◆ STORED DATA
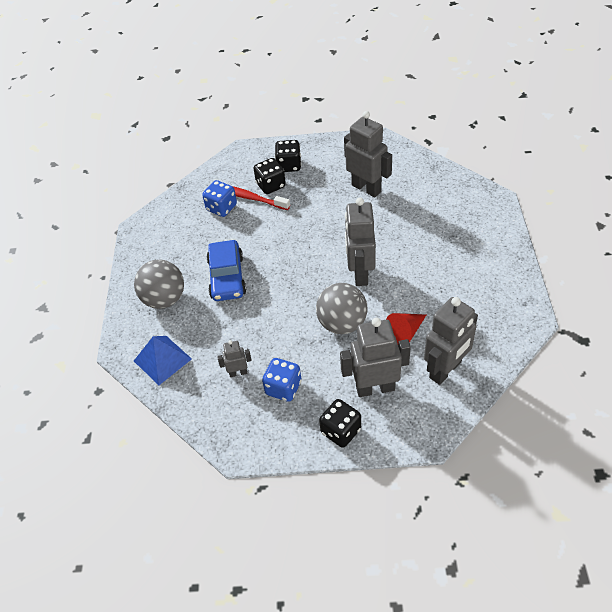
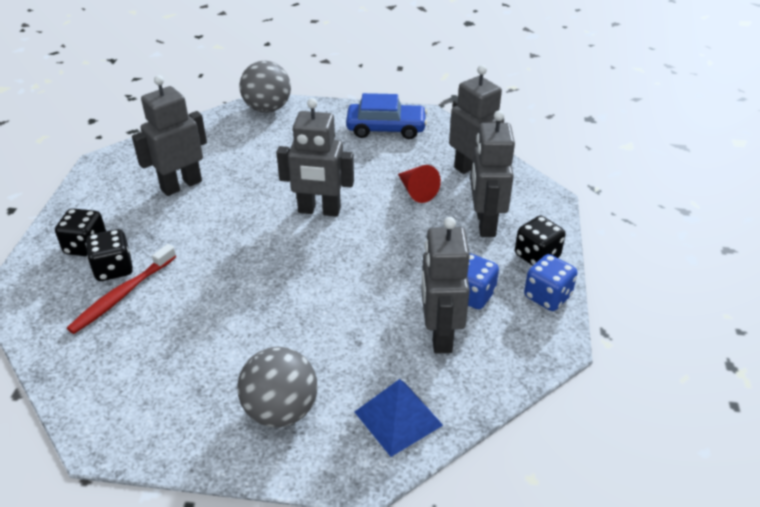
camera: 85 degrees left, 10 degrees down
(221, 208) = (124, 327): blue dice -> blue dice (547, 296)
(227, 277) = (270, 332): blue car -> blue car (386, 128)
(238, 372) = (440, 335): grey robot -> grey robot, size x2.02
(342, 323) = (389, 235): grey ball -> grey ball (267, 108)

◆ DESCRIPTION OF THE TASK
Only the lines from the one with "(221, 208) = (124, 327): blue" through the end of the data should be printed, each exactly as it appears.

◆ EXPECTED ANSWER
(221, 208) = (124, 327): blue dice -> blue dice (547, 296)
(227, 277) = (270, 332): blue car -> blue car (386, 128)
(238, 372) = (440, 335): grey robot -> grey robot, size x2.02
(342, 323) = (389, 235): grey ball -> grey ball (267, 108)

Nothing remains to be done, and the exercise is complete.